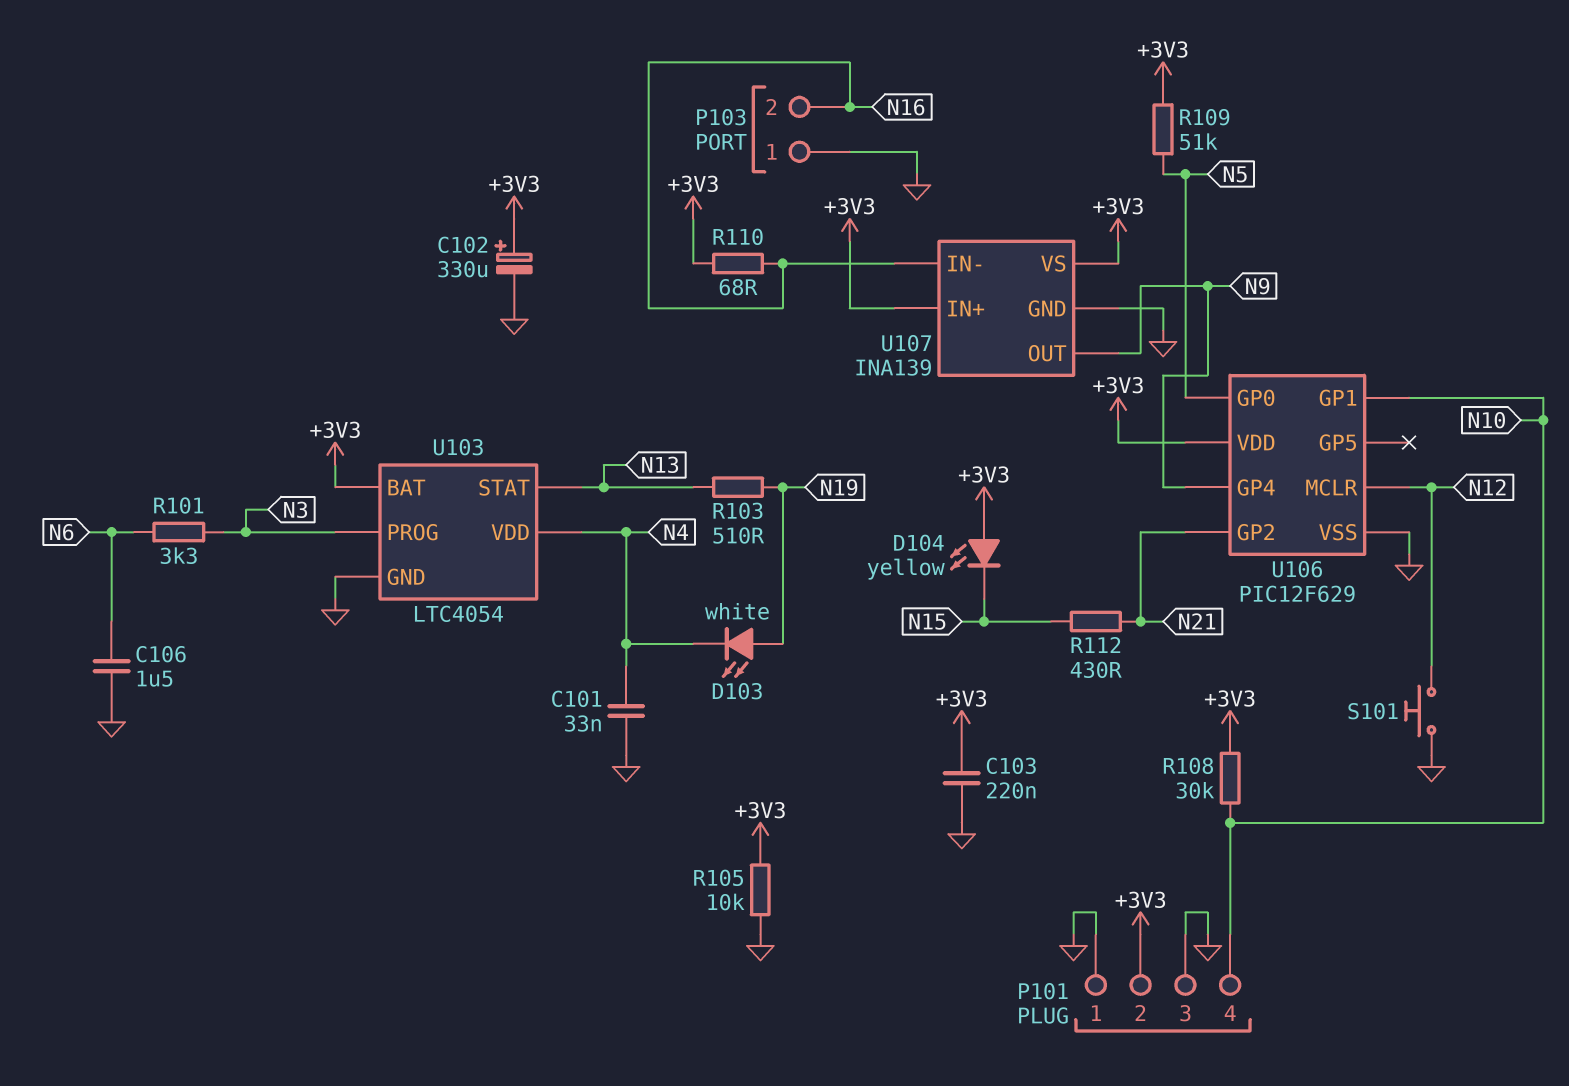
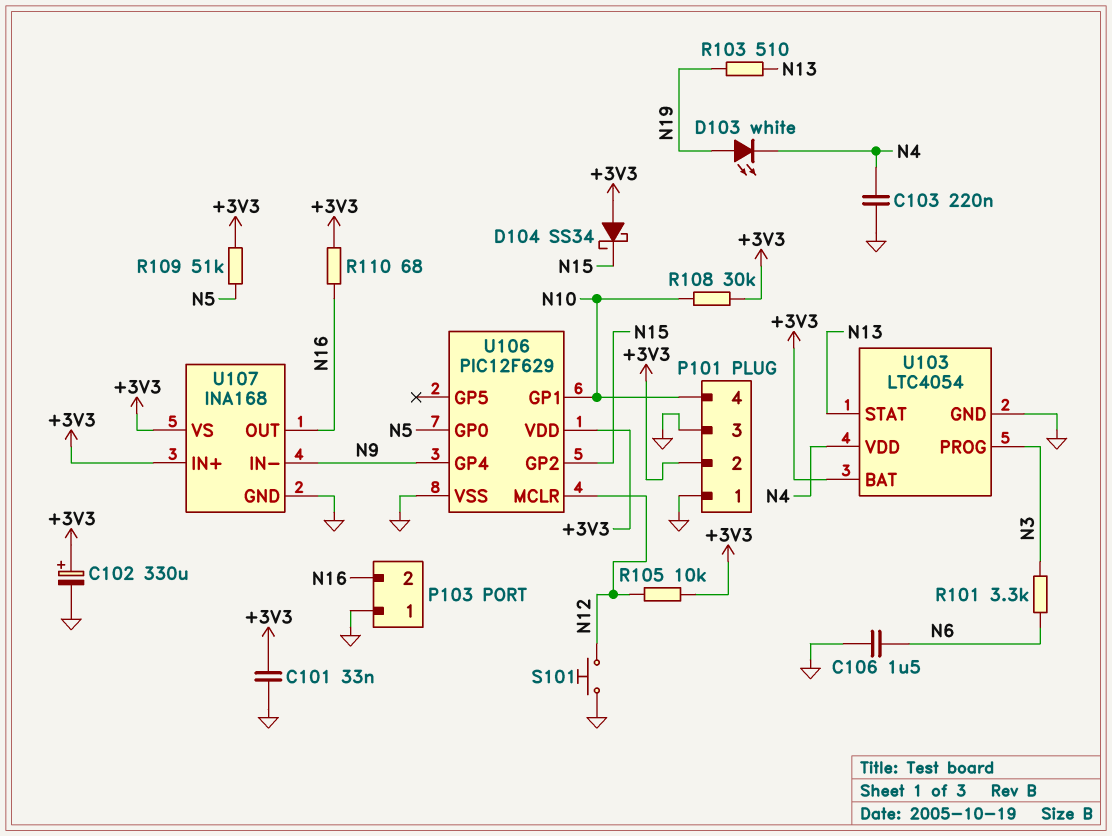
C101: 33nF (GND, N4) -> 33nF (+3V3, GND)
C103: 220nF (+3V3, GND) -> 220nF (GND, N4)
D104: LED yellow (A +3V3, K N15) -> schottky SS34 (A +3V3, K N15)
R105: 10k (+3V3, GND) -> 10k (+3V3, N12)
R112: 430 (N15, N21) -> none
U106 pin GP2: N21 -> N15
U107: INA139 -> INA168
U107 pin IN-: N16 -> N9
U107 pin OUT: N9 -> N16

= = = =

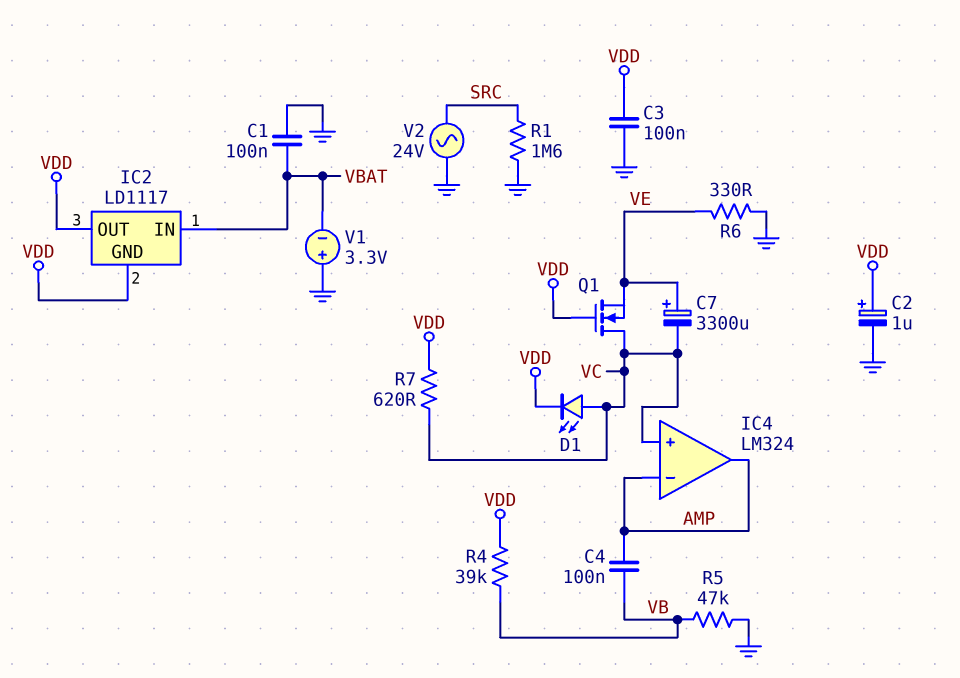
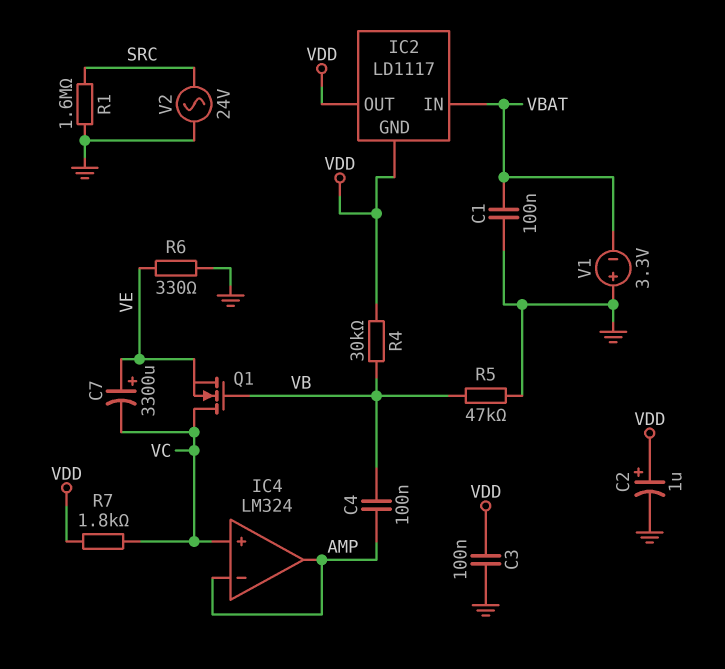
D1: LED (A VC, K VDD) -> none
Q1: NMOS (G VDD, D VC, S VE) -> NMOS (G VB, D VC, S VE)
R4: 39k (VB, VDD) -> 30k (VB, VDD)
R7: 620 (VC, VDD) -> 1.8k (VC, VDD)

= = = =

## Task description
Write down exactly the span of lines above from the one containing "C103: 220nF (+3V3, GND) -> 220nF (GND, N4)" to the one containing "U107 pin OUT: N9 -> N16", both ends included.

## Task response
C103: 220nF (+3V3, GND) -> 220nF (GND, N4)
D104: LED yellow (A +3V3, K N15) -> schottky SS34 (A +3V3, K N15)
R105: 10k (+3V3, GND) -> 10k (+3V3, N12)
R112: 430 (N15, N21) -> none
U106 pin GP2: N21 -> N15
U107: INA139 -> INA168
U107 pin IN-: N16 -> N9
U107 pin OUT: N9 -> N16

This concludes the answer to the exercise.